Supplied information →
= = = = = = =
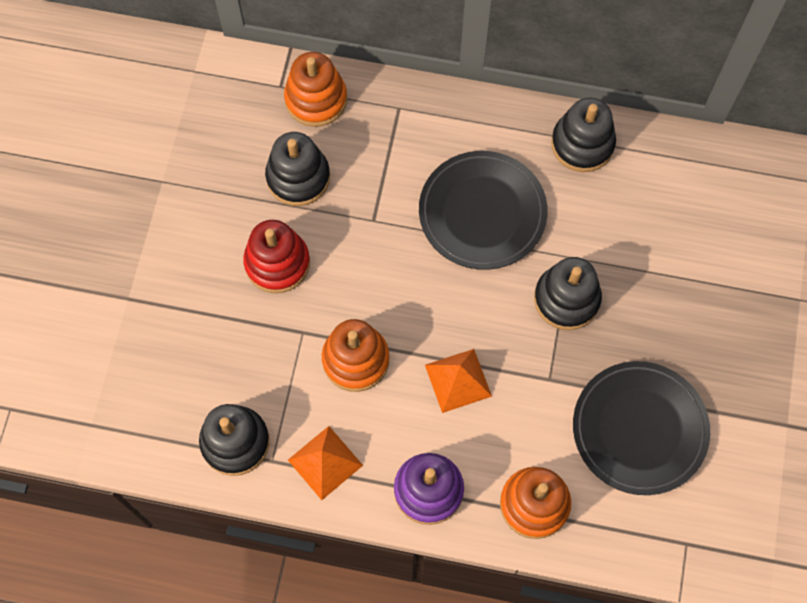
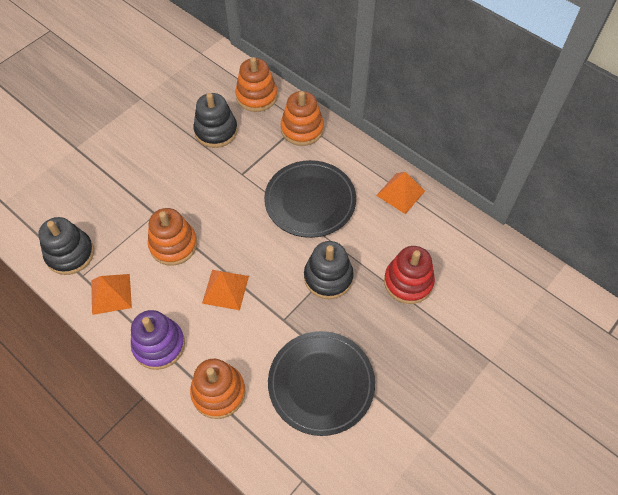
camera: 30 degrees right, 10 degrees down
(277, 263) = (170, 169): red stacking toy -> red stacking toy (408, 282)
(407, 118) = (302, 129): none -> orange stacking toy
(582, 144) = (400, 193): black stacking toy -> orange pyramid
= = = = = = =
The problem → Search each line of the listing for the word "orange", then state how many lines contain it and nothing else.

Solution for this exercise → 2